Exercise directions: The part below that opens with the line containing "R10: 680 (N_23, N_29) -> 15k (N_23, N_29)" and closes with the line containing "S3: button (N_4, U1/RST)" should be copied exactly, minus any pictures.

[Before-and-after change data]
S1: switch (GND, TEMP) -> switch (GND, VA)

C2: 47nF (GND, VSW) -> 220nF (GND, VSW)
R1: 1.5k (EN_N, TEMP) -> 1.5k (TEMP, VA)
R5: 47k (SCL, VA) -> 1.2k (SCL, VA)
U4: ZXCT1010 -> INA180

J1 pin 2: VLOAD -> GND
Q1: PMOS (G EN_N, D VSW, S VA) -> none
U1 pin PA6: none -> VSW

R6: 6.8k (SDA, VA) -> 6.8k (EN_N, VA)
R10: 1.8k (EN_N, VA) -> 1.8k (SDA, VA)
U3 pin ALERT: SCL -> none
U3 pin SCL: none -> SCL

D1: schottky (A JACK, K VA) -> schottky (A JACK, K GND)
--
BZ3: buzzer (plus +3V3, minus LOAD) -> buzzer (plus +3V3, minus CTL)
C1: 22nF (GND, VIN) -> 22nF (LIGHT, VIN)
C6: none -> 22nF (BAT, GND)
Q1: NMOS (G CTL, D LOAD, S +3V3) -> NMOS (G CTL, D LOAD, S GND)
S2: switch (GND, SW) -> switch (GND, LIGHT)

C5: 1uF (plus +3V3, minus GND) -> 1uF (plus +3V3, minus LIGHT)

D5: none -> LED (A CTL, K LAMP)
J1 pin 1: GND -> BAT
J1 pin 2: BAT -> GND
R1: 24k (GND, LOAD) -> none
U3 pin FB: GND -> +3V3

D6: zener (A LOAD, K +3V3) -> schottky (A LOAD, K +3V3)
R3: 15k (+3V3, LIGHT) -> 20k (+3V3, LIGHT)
...
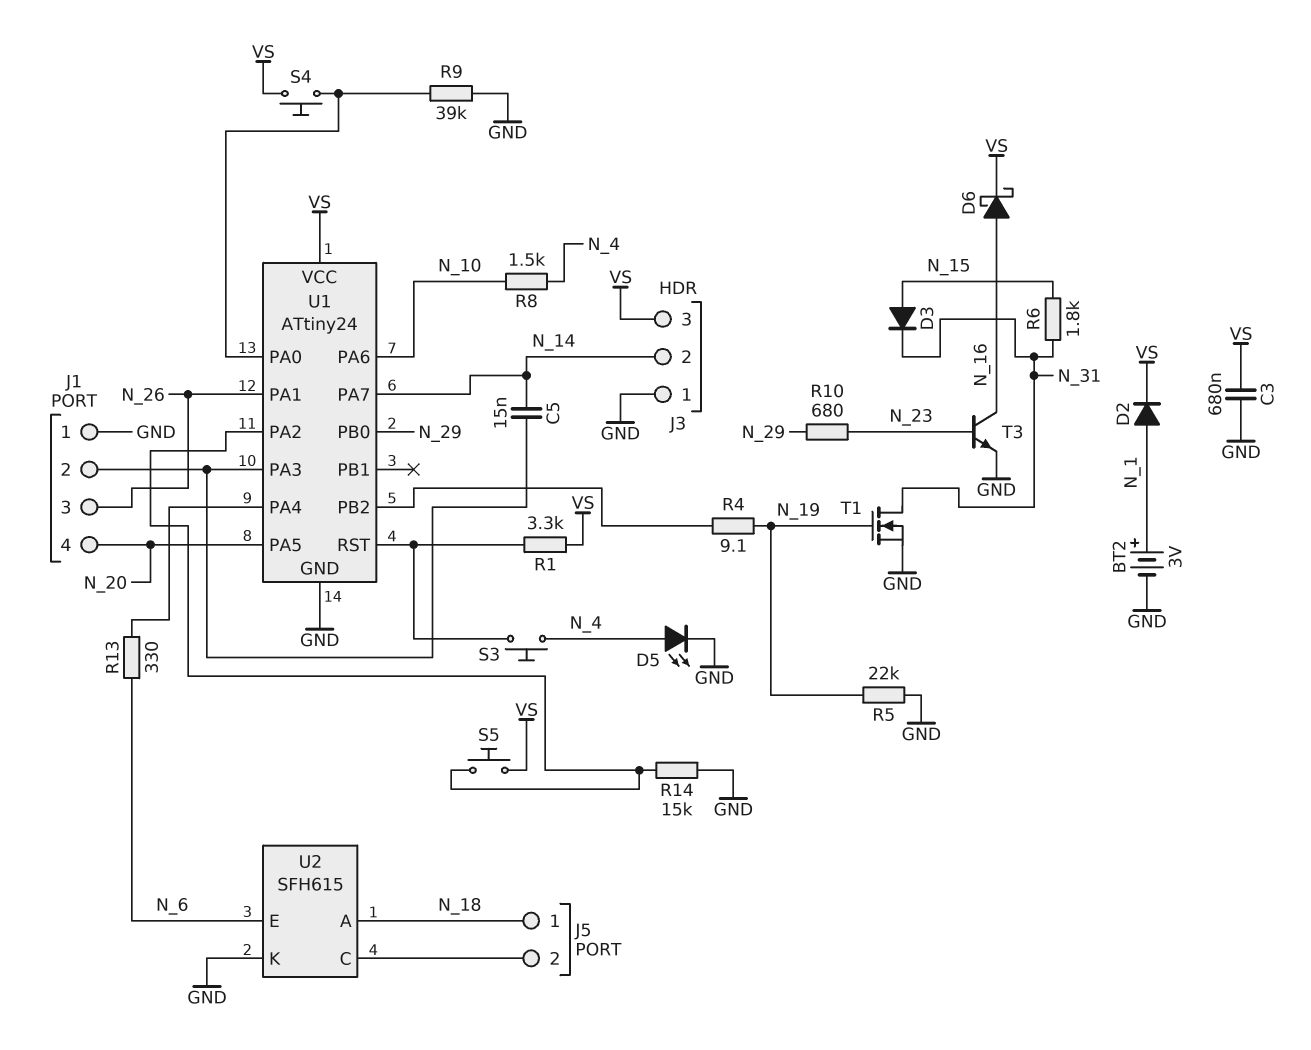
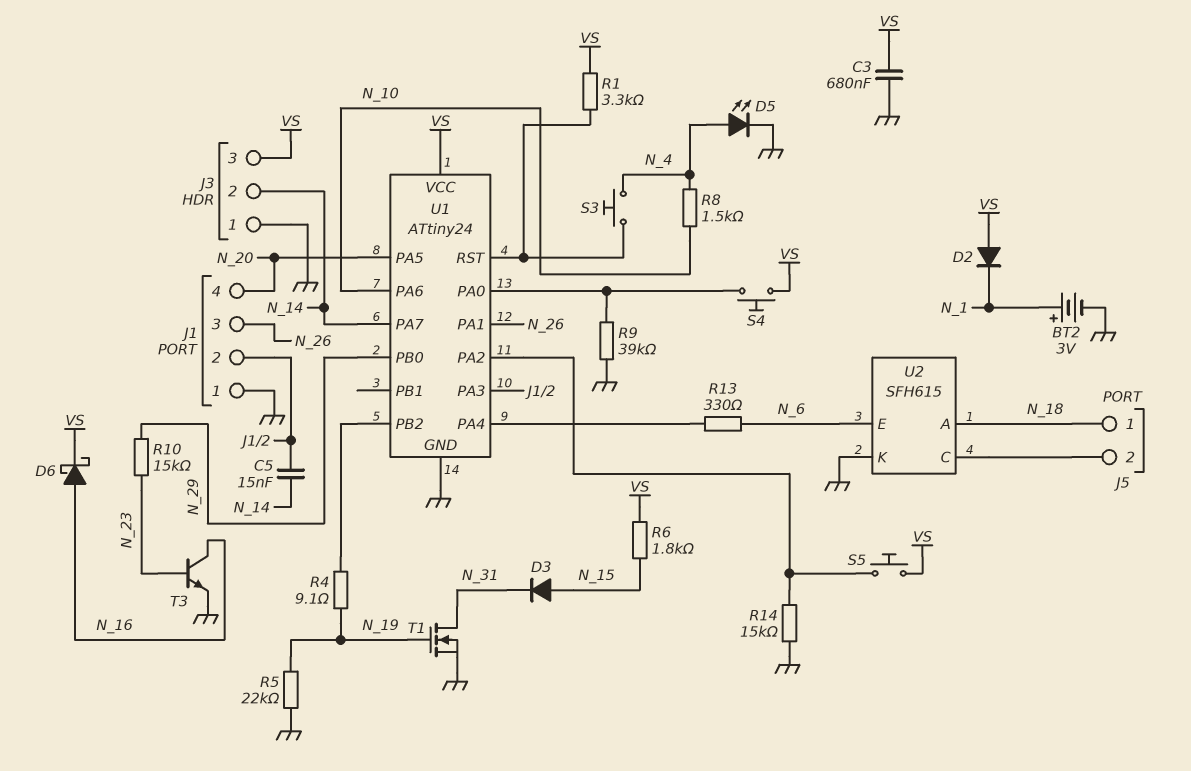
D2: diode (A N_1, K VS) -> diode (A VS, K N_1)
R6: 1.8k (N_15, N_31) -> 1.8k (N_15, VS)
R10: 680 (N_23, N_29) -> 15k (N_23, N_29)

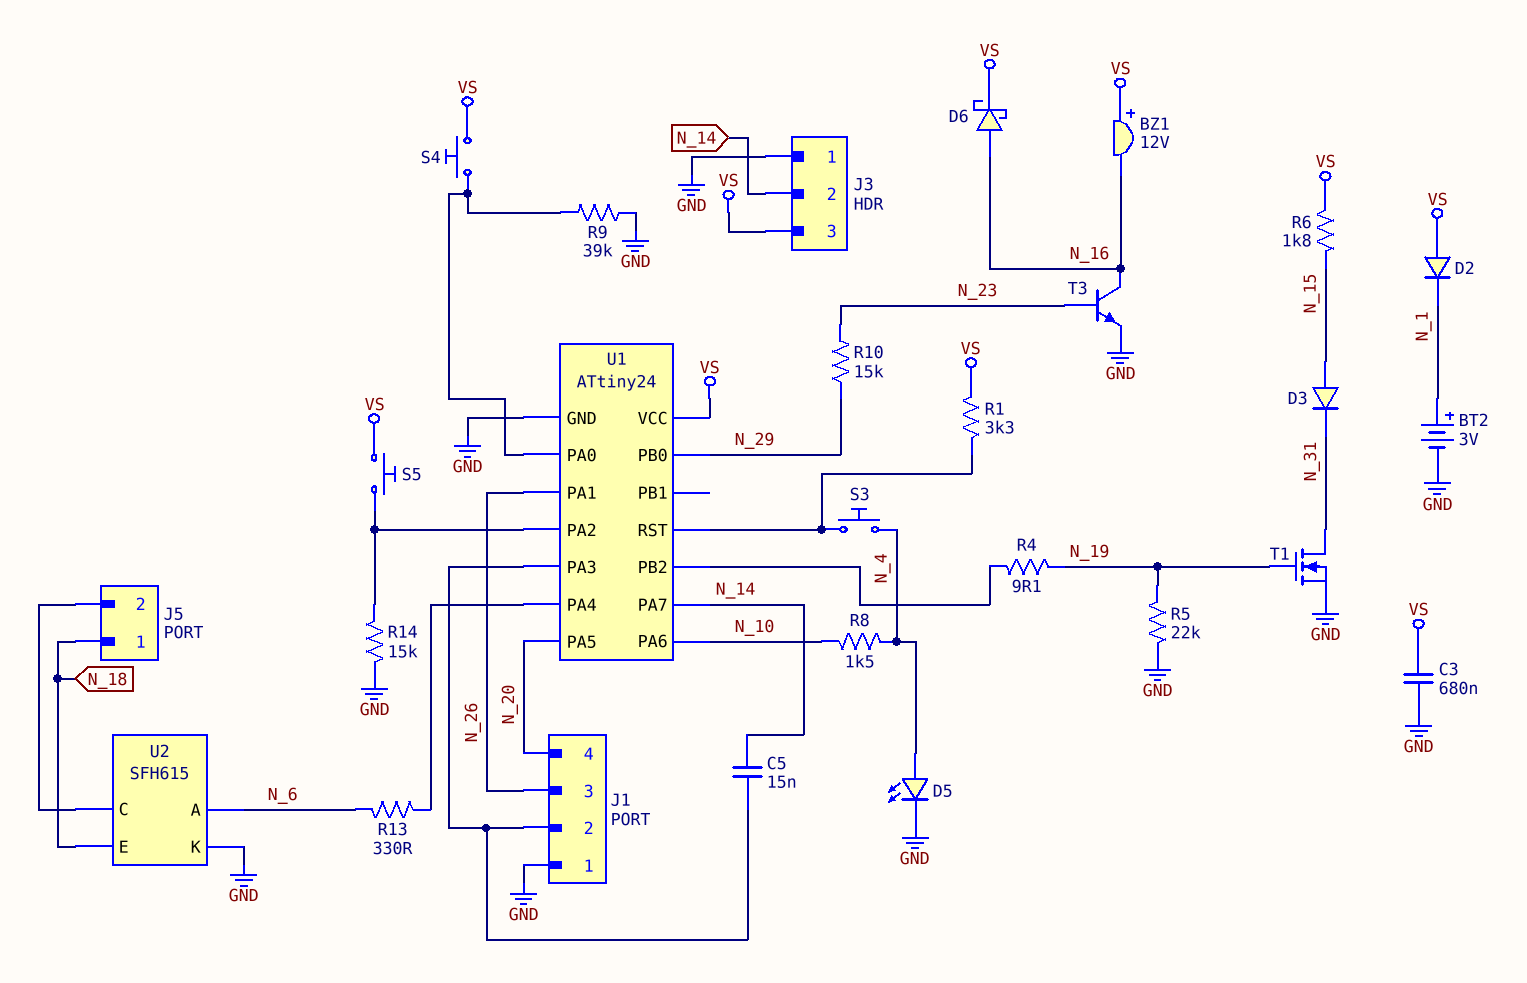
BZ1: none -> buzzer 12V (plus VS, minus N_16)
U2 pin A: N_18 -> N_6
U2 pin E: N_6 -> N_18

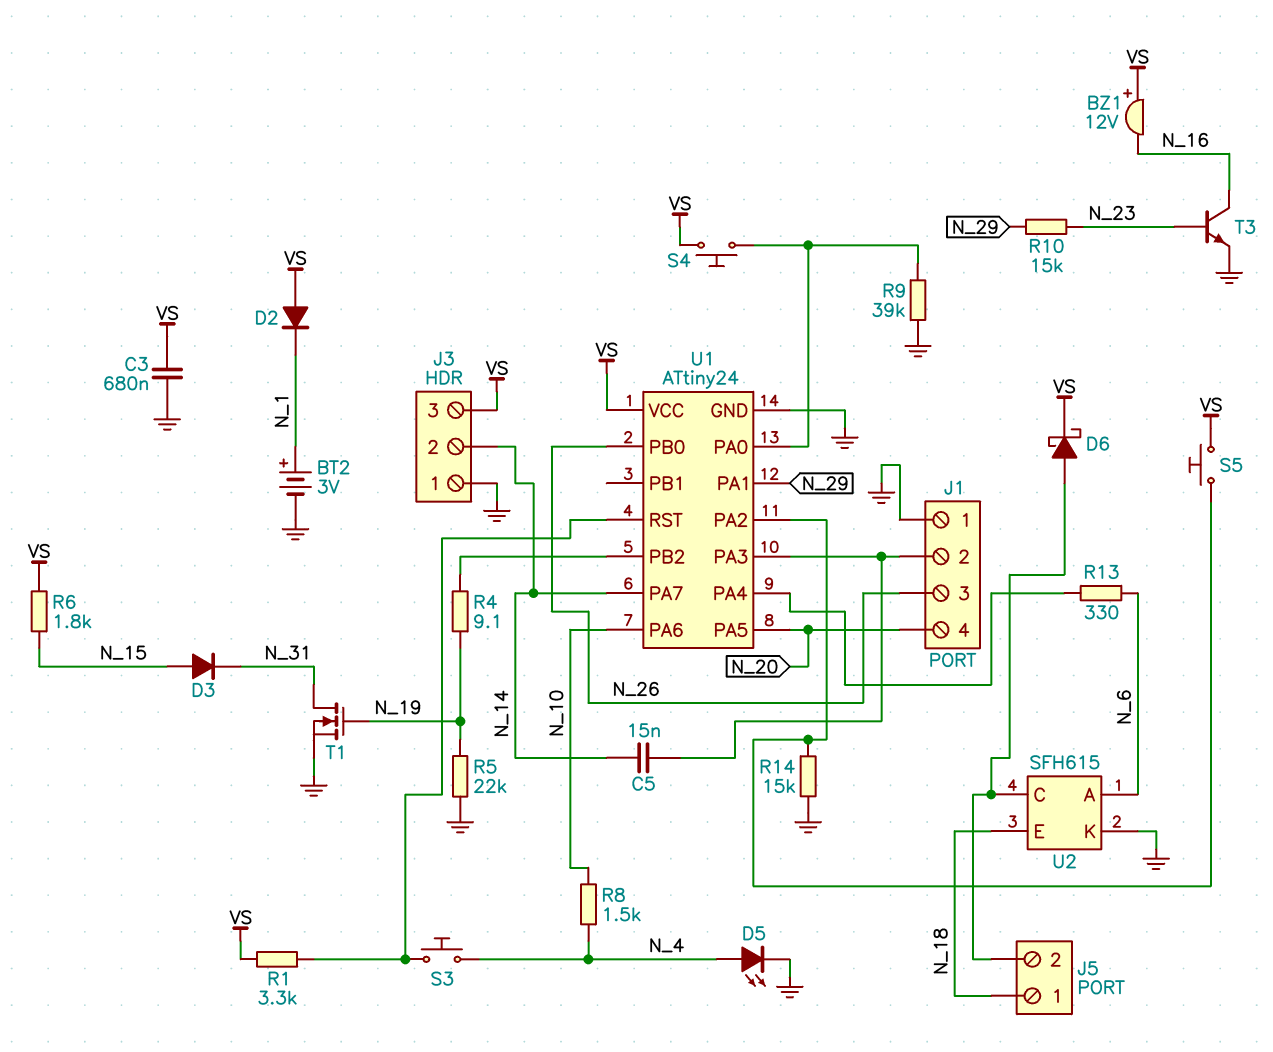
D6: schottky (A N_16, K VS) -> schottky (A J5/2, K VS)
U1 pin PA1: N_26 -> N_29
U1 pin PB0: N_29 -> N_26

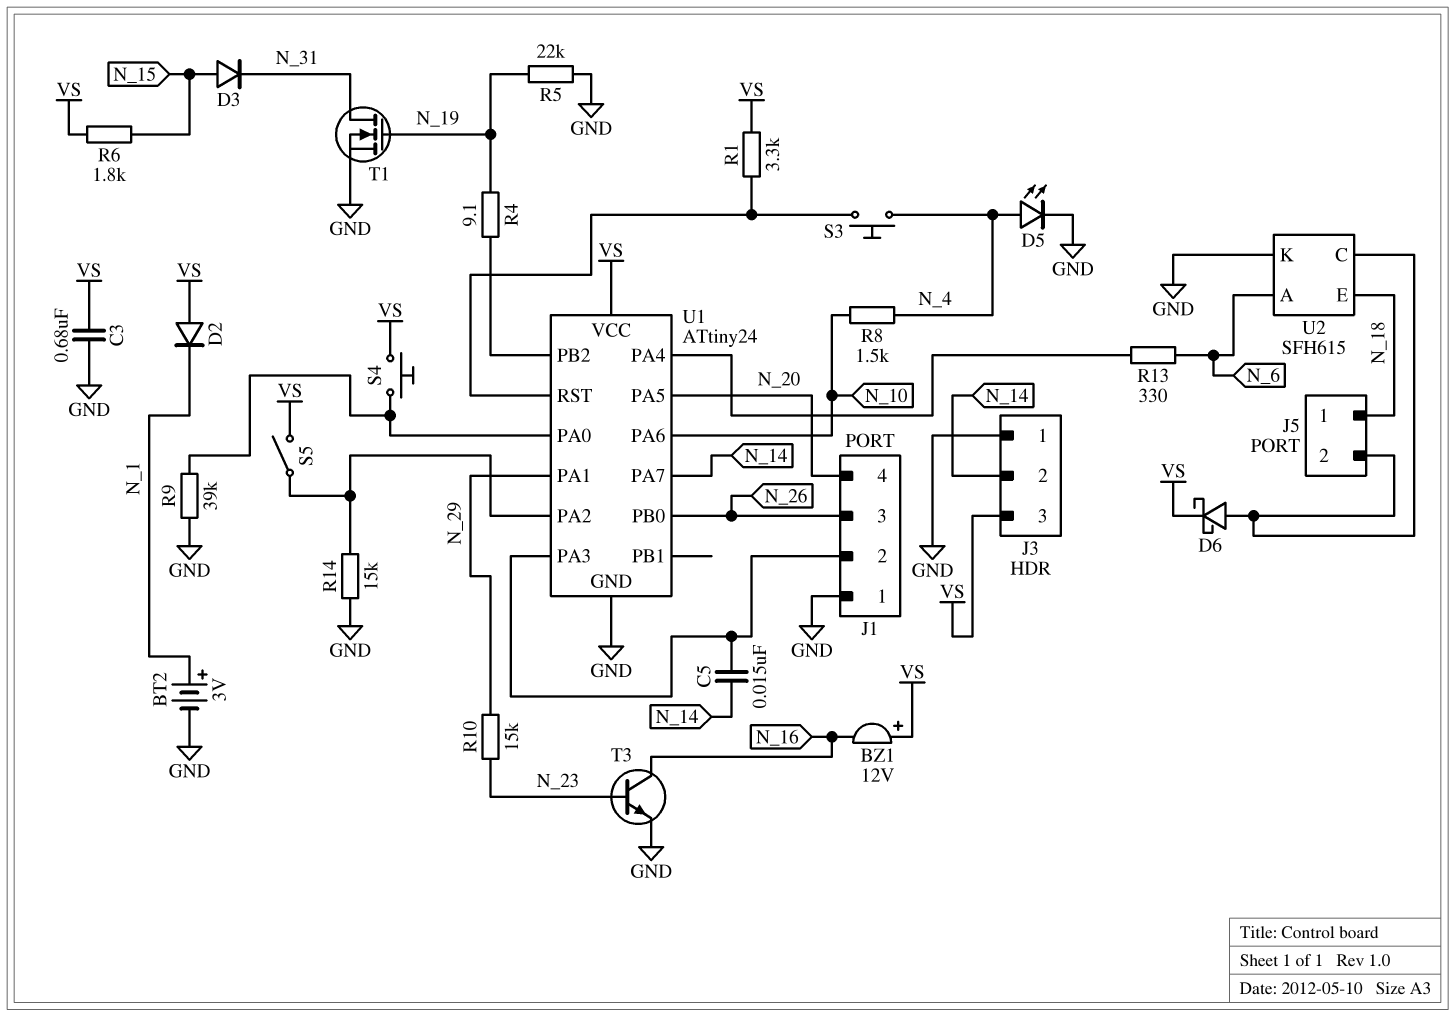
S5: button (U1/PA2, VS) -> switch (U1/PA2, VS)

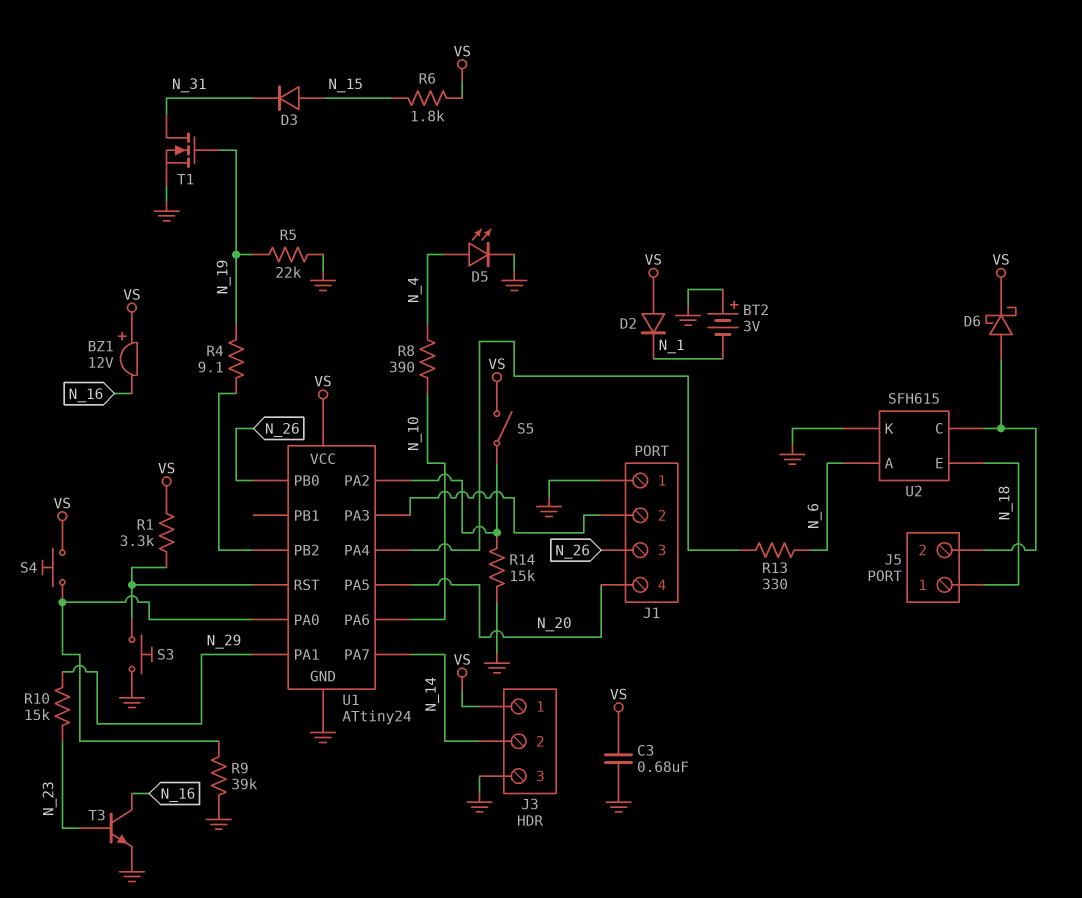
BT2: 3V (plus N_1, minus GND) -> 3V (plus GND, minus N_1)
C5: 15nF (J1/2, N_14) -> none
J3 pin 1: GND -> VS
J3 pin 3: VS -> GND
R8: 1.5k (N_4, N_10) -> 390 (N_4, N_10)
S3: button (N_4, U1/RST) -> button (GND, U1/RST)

Solution to this problem:
R10: 680 (N_23, N_29) -> 15k (N_23, N_29)

BZ1: none -> buzzer 12V (plus VS, minus N_16)
U2 pin A: N_18 -> N_6
U2 pin E: N_6 -> N_18

D6: schottky (A N_16, K VS) -> schottky (A J5/2, K VS)
U1 pin PA1: N_26 -> N_29
U1 pin PB0: N_29 -> N_26

S5: button (U1/PA2, VS) -> switch (U1/PA2, VS)

BT2: 3V (plus N_1, minus GND) -> 3V (plus GND, minus N_1)
C5: 15nF (J1/2, N_14) -> none
J3 pin 1: GND -> VS
J3 pin 3: VS -> GND
R8: 1.5k (N_4, N_10) -> 390 (N_4, N_10)
S3: button (N_4, U1/RST) -> button (GND, U1/RST)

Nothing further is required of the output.